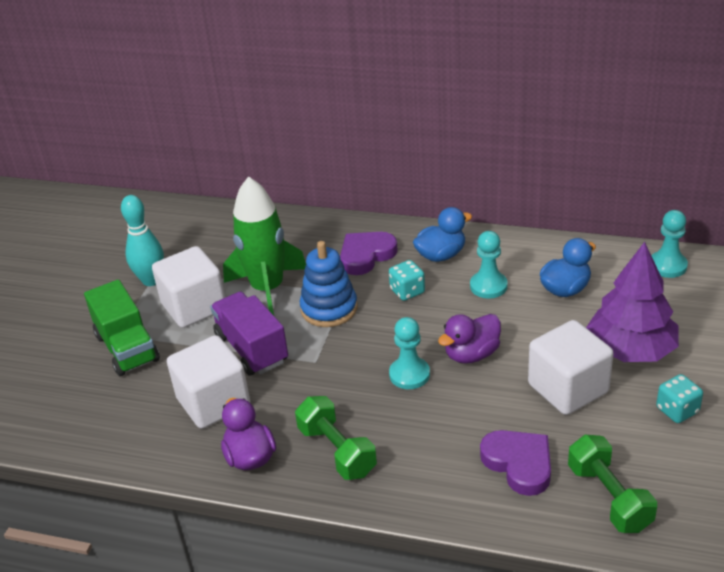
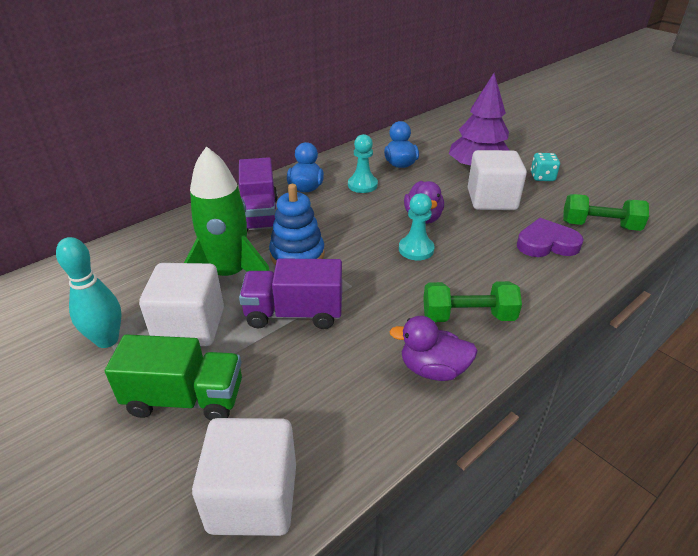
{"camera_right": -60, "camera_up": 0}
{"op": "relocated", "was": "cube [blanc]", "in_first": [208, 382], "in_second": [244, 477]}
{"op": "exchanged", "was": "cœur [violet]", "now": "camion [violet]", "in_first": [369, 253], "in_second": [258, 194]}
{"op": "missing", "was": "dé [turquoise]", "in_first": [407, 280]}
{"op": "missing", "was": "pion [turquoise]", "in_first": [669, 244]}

---------------

» PROBLEM: Should the entries hold any pictures, please omit those and print the remaining text exactly.

» TASK OUTPUT:
{"camera_right": -60, "camera_up": 0}
{"op": "relocated", "was": "cube [blanc]", "in_first": [208, 382], "in_second": [244, 477]}
{"op": "exchanged", "was": "cœur [violet]", "now": "camion [violet]", "in_first": [369, 253], "in_second": [258, 194]}
{"op": "missing", "was": "dé [turquoise]", "in_first": [407, 280]}
{"op": "missing", "was": "pion [turquoise]", "in_first": [669, 244]}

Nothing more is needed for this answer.